##### SOURCE DATA
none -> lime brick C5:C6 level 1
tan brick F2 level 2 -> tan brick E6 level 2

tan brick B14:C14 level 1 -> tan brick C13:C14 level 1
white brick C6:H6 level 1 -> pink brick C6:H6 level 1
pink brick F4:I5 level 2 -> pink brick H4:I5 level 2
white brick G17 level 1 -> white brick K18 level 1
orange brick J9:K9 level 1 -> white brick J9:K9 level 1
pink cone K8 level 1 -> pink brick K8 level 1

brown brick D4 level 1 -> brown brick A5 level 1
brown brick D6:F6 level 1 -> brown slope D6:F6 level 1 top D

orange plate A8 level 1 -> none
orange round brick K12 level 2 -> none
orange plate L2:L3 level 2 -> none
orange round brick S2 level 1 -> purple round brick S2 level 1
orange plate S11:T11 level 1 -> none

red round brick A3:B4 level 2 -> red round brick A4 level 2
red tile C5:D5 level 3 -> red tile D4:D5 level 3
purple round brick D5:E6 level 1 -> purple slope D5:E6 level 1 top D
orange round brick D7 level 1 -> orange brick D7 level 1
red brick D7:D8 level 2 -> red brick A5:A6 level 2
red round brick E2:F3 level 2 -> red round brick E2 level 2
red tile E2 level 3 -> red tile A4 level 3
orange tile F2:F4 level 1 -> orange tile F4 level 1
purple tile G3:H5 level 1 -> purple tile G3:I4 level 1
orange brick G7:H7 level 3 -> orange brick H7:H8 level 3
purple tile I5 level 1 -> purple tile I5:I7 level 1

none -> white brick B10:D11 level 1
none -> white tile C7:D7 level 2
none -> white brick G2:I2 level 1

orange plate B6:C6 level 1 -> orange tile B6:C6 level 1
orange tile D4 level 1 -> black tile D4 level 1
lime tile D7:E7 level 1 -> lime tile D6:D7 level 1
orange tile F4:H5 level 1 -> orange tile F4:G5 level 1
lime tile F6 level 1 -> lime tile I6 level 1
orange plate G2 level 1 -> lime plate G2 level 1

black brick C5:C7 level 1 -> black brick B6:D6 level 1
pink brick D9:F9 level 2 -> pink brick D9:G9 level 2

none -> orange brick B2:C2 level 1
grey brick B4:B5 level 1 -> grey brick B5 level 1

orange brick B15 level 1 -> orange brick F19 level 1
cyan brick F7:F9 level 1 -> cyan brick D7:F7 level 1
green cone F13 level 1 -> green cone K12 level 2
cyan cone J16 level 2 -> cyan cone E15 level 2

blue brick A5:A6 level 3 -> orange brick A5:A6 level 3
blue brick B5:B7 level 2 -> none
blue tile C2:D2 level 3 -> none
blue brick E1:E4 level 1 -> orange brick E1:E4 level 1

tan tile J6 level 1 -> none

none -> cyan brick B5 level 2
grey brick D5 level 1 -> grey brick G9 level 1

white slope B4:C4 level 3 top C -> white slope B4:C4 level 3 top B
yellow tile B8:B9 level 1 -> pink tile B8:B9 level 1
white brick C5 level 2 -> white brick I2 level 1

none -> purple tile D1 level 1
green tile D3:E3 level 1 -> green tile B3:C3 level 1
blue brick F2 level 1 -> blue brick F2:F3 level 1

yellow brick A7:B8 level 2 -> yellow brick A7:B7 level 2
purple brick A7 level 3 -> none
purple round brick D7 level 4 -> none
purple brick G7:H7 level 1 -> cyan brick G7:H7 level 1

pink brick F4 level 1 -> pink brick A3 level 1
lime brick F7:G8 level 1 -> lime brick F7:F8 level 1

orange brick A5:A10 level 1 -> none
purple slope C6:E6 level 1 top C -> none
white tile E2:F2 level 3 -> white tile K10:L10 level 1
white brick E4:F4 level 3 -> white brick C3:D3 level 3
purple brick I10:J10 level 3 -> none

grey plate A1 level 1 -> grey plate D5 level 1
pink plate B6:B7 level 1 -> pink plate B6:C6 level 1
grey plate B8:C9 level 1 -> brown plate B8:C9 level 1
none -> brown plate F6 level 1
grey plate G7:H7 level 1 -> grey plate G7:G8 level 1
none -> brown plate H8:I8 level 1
##########
◆ **ABOUT THIS TASK**:
The material must be transcribed exactly, down to the last line.

◆ **EXERCISE RESPONSE**:
none -> lime brick C5:C6 level 1
tan brick F2 level 2 -> tan brick E6 level 2

tan brick B14:C14 level 1 -> tan brick C13:C14 level 1
white brick C6:H6 level 1 -> pink brick C6:H6 level 1
pink brick F4:I5 level 2 -> pink brick H4:I5 level 2
white brick G17 level 1 -> white brick K18 level 1
orange brick J9:K9 level 1 -> white brick J9:K9 level 1
pink cone K8 level 1 -> pink brick K8 level 1

brown brick D4 level 1 -> brown brick A5 level 1
brown brick D6:F6 level 1 -> brown slope D6:F6 level 1 top D

orange plate A8 level 1 -> none
orange round brick K12 level 2 -> none
orange plate L2:L3 level 2 -> none
orange round brick S2 level 1 -> purple round brick S2 level 1
orange plate S11:T11 level 1 -> none

red round brick A3:B4 level 2 -> red round brick A4 level 2
red tile C5:D5 level 3 -> red tile D4:D5 level 3
purple round brick D5:E6 level 1 -> purple slope D5:E6 level 1 top D
orange round brick D7 level 1 -> orange brick D7 level 1
red brick D7:D8 level 2 -> red brick A5:A6 level 2
red round brick E2:F3 level 2 -> red round brick E2 level 2
red tile E2 level 3 -> red tile A4 level 3
orange tile F2:F4 level 1 -> orange tile F4 level 1
purple tile G3:H5 level 1 -> purple tile G3:I4 level 1
orange brick G7:H7 level 3 -> orange brick H7:H8 level 3
purple tile I5 level 1 -> purple tile I5:I7 level 1

none -> white brick B10:D11 level 1
none -> white tile C7:D7 level 2
none -> white brick G2:I2 level 1

orange plate B6:C6 level 1 -> orange tile B6:C6 level 1
orange tile D4 level 1 -> black tile D4 level 1
lime tile D7:E7 level 1 -> lime tile D6:D7 level 1
orange tile F4:H5 level 1 -> orange tile F4:G5 level 1
lime tile F6 level 1 -> lime tile I6 level 1
orange plate G2 level 1 -> lime plate G2 level 1

black brick C5:C7 level 1 -> black brick B6:D6 level 1
pink brick D9:F9 level 2 -> pink brick D9:G9 level 2

none -> orange brick B2:C2 level 1
grey brick B4:B5 level 1 -> grey brick B5 level 1

orange brick B15 level 1 -> orange brick F19 level 1
cyan brick F7:F9 level 1 -> cyan brick D7:F7 level 1
green cone F13 level 1 -> green cone K12 level 2
cyan cone J16 level 2 -> cyan cone E15 level 2

blue brick A5:A6 level 3 -> orange brick A5:A6 level 3
blue brick B5:B7 level 2 -> none
blue tile C2:D2 level 3 -> none
blue brick E1:E4 level 1 -> orange brick E1:E4 level 1

tan tile J6 level 1 -> none

none -> cyan brick B5 level 2
grey brick D5 level 1 -> grey brick G9 level 1

white slope B4:C4 level 3 top C -> white slope B4:C4 level 3 top B
yellow tile B8:B9 level 1 -> pink tile B8:B9 level 1
white brick C5 level 2 -> white brick I2 level 1

none -> purple tile D1 level 1
green tile D3:E3 level 1 -> green tile B3:C3 level 1
blue brick F2 level 1 -> blue brick F2:F3 level 1

yellow brick A7:B8 level 2 -> yellow brick A7:B7 level 2
purple brick A7 level 3 -> none
purple round brick D7 level 4 -> none
purple brick G7:H7 level 1 -> cyan brick G7:H7 level 1

pink brick F4 level 1 -> pink brick A3 level 1
lime brick F7:G8 level 1 -> lime brick F7:F8 level 1

orange brick A5:A10 level 1 -> none
purple slope C6:E6 level 1 top C -> none
white tile E2:F2 level 3 -> white tile K10:L10 level 1
white brick E4:F4 level 3 -> white brick C3:D3 level 3
purple brick I10:J10 level 3 -> none

grey plate A1 level 1 -> grey plate D5 level 1
pink plate B6:B7 level 1 -> pink plate B6:C6 level 1
grey plate B8:C9 level 1 -> brown plate B8:C9 level 1
none -> brown plate F6 level 1
grey plate G7:H7 level 1 -> grey plate G7:G8 level 1
none -> brown plate H8:I8 level 1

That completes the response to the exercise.